■ PROBLEM STATEMENT ■
Return nothing but the lines from the one containing "C8: 680nF (+5V, GND) -> 4.7uF (+5V, GND)" through the end of the records below, exactly as they stand and without pictures.

■ RECORDS FOR THE EXERCISE ■
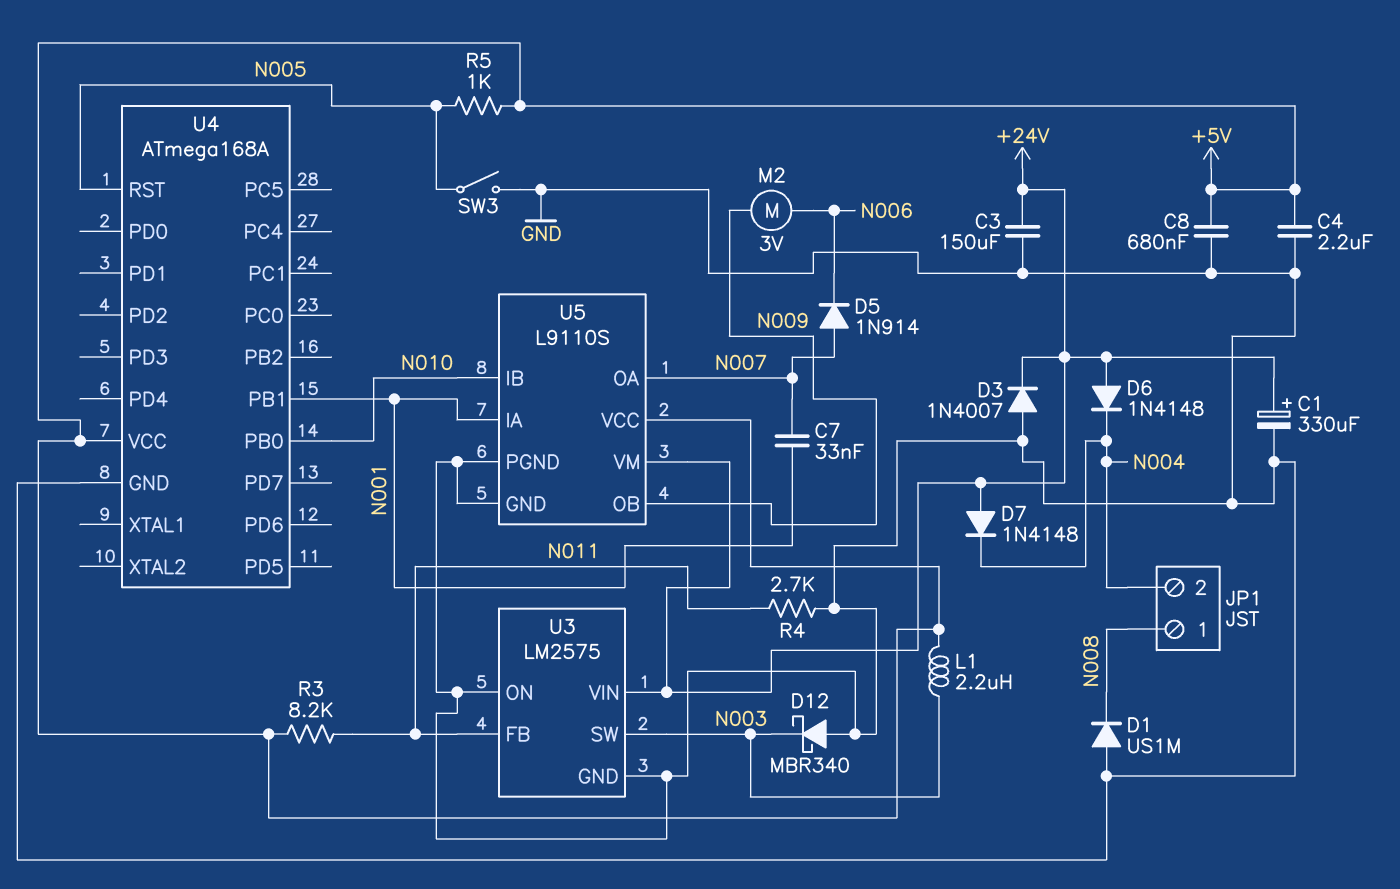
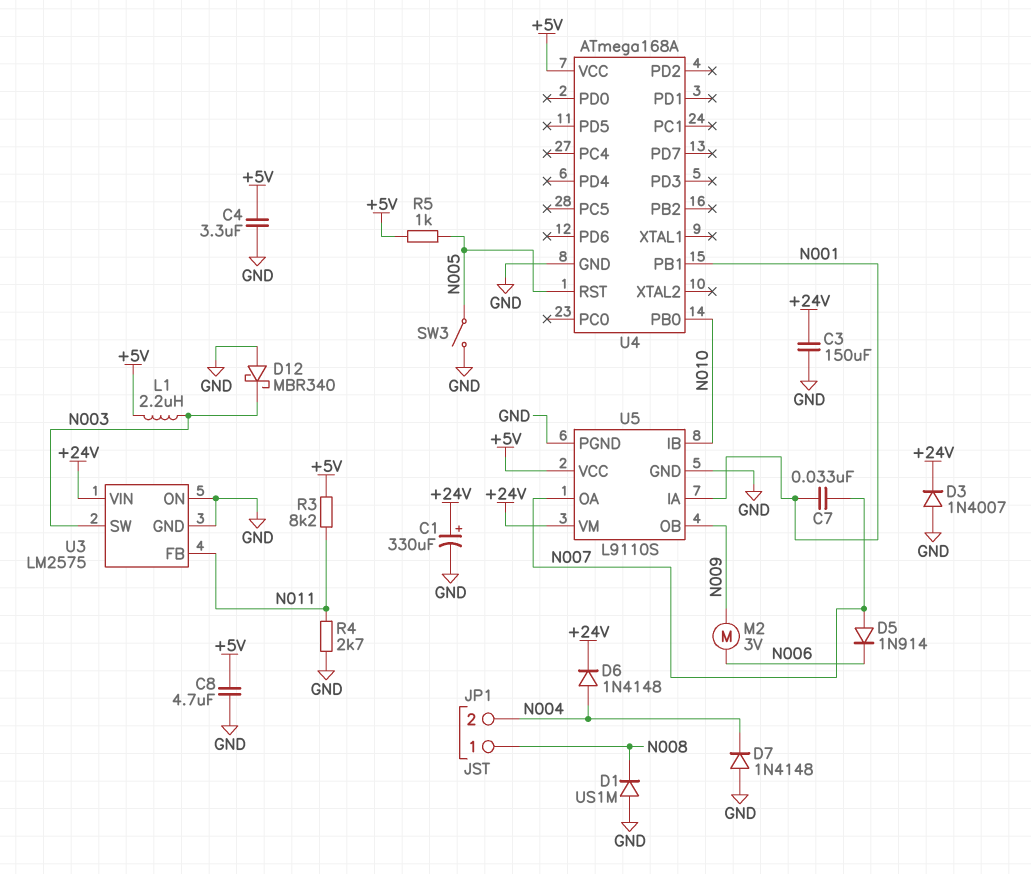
C4: 2.2uF (+5V, GND) -> 3.3uF (+5V, GND)
C8: 680nF (+5V, GND) -> 4.7uF (+5V, GND)
D6: diode 1N4148 (A +24V, K N004) -> diode 1N4148 (A N004, K +24V)
D7: diode 1N4148 (A +24V, K N004) -> diode 1N4148 (A GND, K N004)

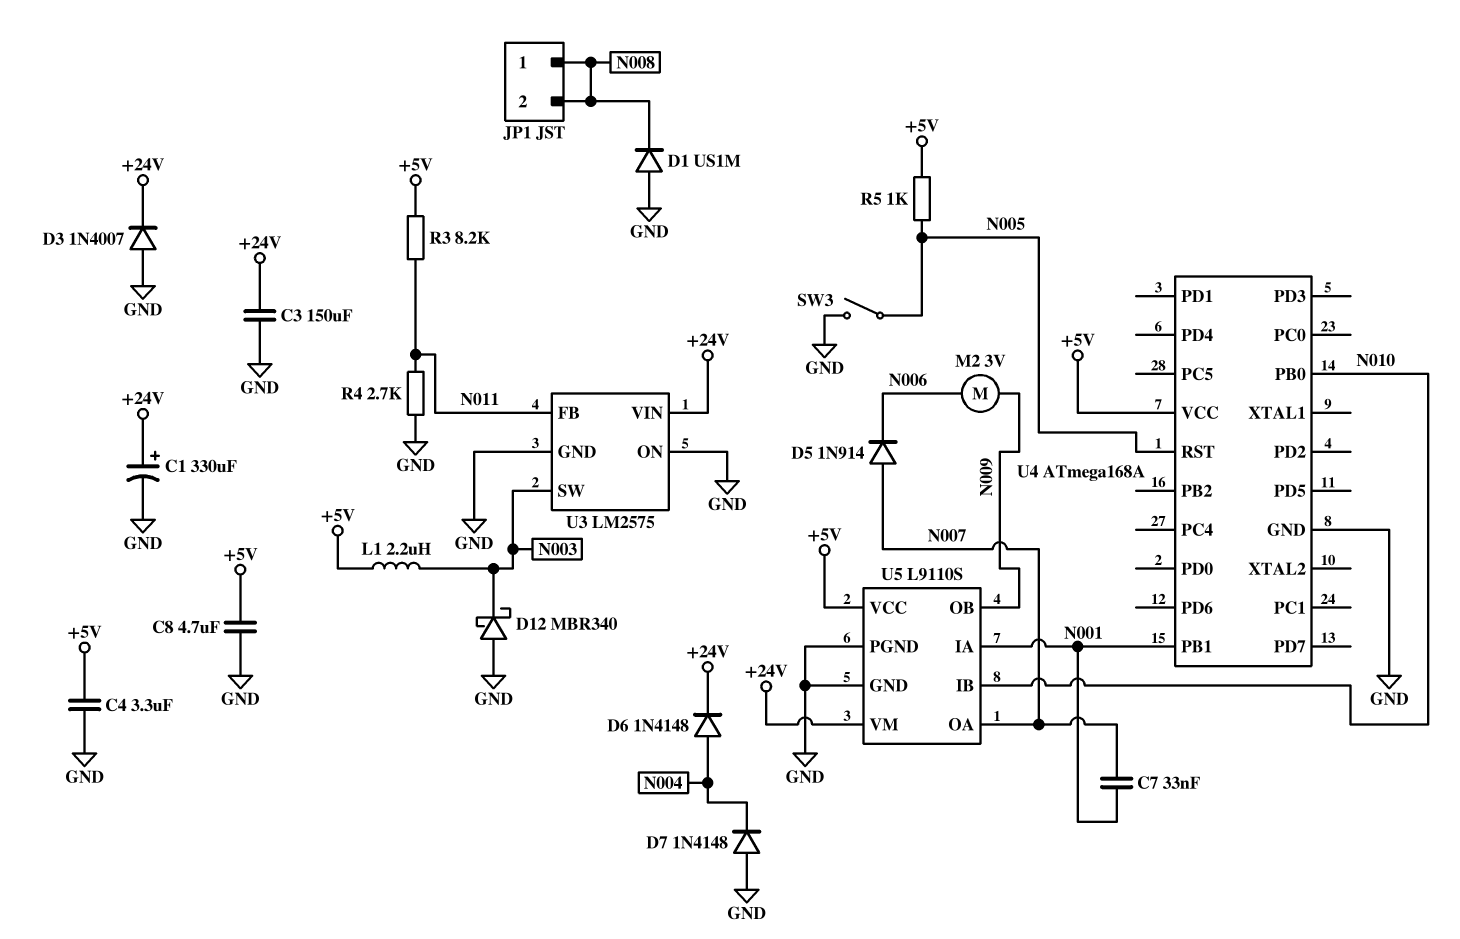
JP1 pin 2: N004 -> N008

■ RESPONSE TO THE EXERCISE ■
C8: 680nF (+5V, GND) -> 4.7uF (+5V, GND)
D6: diode 1N4148 (A +24V, K N004) -> diode 1N4148 (A N004, K +24V)
D7: diode 1N4148 (A +24V, K N004) -> diode 1N4148 (A GND, K N004)

JP1 pin 2: N004 -> N008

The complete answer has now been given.